(MATERIAL PROVIDED Opens)

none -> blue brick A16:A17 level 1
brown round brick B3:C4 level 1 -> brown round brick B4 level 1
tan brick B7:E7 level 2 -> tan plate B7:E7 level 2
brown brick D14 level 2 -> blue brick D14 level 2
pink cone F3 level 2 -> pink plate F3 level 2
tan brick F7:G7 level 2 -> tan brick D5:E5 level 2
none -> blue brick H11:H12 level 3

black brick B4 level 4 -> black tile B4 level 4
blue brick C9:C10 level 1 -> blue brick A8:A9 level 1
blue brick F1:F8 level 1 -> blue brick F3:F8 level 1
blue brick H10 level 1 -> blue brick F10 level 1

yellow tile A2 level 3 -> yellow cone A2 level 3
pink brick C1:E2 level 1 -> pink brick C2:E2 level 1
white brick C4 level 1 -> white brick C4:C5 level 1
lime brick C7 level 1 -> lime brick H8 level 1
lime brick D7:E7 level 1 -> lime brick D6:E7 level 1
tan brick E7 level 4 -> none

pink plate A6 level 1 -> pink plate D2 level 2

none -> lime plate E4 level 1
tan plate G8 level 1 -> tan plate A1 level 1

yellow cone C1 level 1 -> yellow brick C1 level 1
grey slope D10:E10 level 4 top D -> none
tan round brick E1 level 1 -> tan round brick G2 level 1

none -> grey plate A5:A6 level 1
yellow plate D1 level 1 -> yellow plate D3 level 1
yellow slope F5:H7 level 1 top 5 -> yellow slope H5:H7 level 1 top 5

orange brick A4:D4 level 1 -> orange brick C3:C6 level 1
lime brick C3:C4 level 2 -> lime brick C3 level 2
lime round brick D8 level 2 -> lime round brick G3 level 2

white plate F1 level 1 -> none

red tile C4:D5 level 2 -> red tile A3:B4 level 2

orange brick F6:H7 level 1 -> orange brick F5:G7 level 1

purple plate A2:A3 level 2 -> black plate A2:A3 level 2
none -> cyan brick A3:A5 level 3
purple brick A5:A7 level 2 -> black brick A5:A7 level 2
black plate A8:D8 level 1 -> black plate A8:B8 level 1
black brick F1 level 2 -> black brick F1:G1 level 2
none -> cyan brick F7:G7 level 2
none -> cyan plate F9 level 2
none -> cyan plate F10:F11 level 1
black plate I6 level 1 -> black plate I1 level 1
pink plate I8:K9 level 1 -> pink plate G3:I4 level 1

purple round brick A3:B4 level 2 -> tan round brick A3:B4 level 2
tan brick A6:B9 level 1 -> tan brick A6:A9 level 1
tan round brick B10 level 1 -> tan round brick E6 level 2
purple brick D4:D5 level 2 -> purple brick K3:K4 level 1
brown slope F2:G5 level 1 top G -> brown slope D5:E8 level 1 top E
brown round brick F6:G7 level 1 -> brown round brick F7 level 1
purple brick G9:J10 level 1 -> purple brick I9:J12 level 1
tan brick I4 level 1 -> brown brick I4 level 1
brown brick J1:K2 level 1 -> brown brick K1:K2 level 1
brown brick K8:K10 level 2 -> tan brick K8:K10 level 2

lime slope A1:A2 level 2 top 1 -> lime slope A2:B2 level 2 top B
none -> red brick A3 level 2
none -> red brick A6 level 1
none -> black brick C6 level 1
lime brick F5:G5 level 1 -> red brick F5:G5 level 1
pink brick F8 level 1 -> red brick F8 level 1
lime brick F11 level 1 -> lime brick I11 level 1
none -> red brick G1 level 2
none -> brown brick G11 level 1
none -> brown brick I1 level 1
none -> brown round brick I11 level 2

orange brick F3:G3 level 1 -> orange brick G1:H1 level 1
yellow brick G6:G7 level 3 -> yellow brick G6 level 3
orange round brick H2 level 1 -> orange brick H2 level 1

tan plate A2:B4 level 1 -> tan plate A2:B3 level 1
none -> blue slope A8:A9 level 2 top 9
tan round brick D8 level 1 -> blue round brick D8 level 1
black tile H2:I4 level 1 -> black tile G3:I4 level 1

(MATERIAL PROVIDED Closes)

WORK INSTRUCTIONS.
Retype the data. Every line must match the original exactly.

WRITTEN REPLY.
none -> blue brick A16:A17 level 1
brown round brick B3:C4 level 1 -> brown round brick B4 level 1
tan brick B7:E7 level 2 -> tan plate B7:E7 level 2
brown brick D14 level 2 -> blue brick D14 level 2
pink cone F3 level 2 -> pink plate F3 level 2
tan brick F7:G7 level 2 -> tan brick D5:E5 level 2
none -> blue brick H11:H12 level 3

black brick B4 level 4 -> black tile B4 level 4
blue brick C9:C10 level 1 -> blue brick A8:A9 level 1
blue brick F1:F8 level 1 -> blue brick F3:F8 level 1
blue brick H10 level 1 -> blue brick F10 level 1

yellow tile A2 level 3 -> yellow cone A2 level 3
pink brick C1:E2 level 1 -> pink brick C2:E2 level 1
white brick C4 level 1 -> white brick C4:C5 level 1
lime brick C7 level 1 -> lime brick H8 level 1
lime brick D7:E7 level 1 -> lime brick D6:E7 level 1
tan brick E7 level 4 -> none

pink plate A6 level 1 -> pink plate D2 level 2

none -> lime plate E4 level 1
tan plate G8 level 1 -> tan plate A1 level 1

yellow cone C1 level 1 -> yellow brick C1 level 1
grey slope D10:E10 level 4 top D -> none
tan round brick E1 level 1 -> tan round brick G2 level 1

none -> grey plate A5:A6 level 1
yellow plate D1 level 1 -> yellow plate D3 level 1
yellow slope F5:H7 level 1 top 5 -> yellow slope H5:H7 level 1 top 5

orange brick A4:D4 level 1 -> orange brick C3:C6 level 1
lime brick C3:C4 level 2 -> lime brick C3 level 2
lime round brick D8 level 2 -> lime round brick G3 level 2

white plate F1 level 1 -> none

red tile C4:D5 level 2 -> red tile A3:B4 level 2

orange brick F6:H7 level 1 -> orange brick F5:G7 level 1

purple plate A2:A3 level 2 -> black plate A2:A3 level 2
none -> cyan brick A3:A5 level 3
purple brick A5:A7 level 2 -> black brick A5:A7 level 2
black plate A8:D8 level 1 -> black plate A8:B8 level 1
black brick F1 level 2 -> black brick F1:G1 level 2
none -> cyan brick F7:G7 level 2
none -> cyan plate F9 level 2
none -> cyan plate F10:F11 level 1
black plate I6 level 1 -> black plate I1 level 1
pink plate I8:K9 level 1 -> pink plate G3:I4 level 1

purple round brick A3:B4 level 2 -> tan round brick A3:B4 level 2
tan brick A6:B9 level 1 -> tan brick A6:A9 level 1
tan round brick B10 level 1 -> tan round brick E6 level 2
purple brick D4:D5 level 2 -> purple brick K3:K4 level 1
brown slope F2:G5 level 1 top G -> brown slope D5:E8 level 1 top E
brown round brick F6:G7 level 1 -> brown round brick F7 level 1
purple brick G9:J10 level 1 -> purple brick I9:J12 level 1
tan brick I4 level 1 -> brown brick I4 level 1
brown brick J1:K2 level 1 -> brown brick K1:K2 level 1
brown brick K8:K10 level 2 -> tan brick K8:K10 level 2

lime slope A1:A2 level 2 top 1 -> lime slope A2:B2 level 2 top B
none -> red brick A3 level 2
none -> red brick A6 level 1
none -> black brick C6 level 1
lime brick F5:G5 level 1 -> red brick F5:G5 level 1
pink brick F8 level 1 -> red brick F8 level 1
lime brick F11 level 1 -> lime brick I11 level 1
none -> red brick G1 level 2
none -> brown brick G11 level 1
none -> brown brick I1 level 1
none -> brown round brick I11 level 2

orange brick F3:G3 level 1 -> orange brick G1:H1 level 1
yellow brick G6:G7 level 3 -> yellow brick G6 level 3
orange round brick H2 level 1 -> orange brick H2 level 1

tan plate A2:B4 level 1 -> tan plate A2:B3 level 1
none -> blue slope A8:A9 level 2 top 9
tan round brick D8 level 1 -> blue round brick D8 level 1
black tile H2:I4 level 1 -> black tile G3:I4 level 1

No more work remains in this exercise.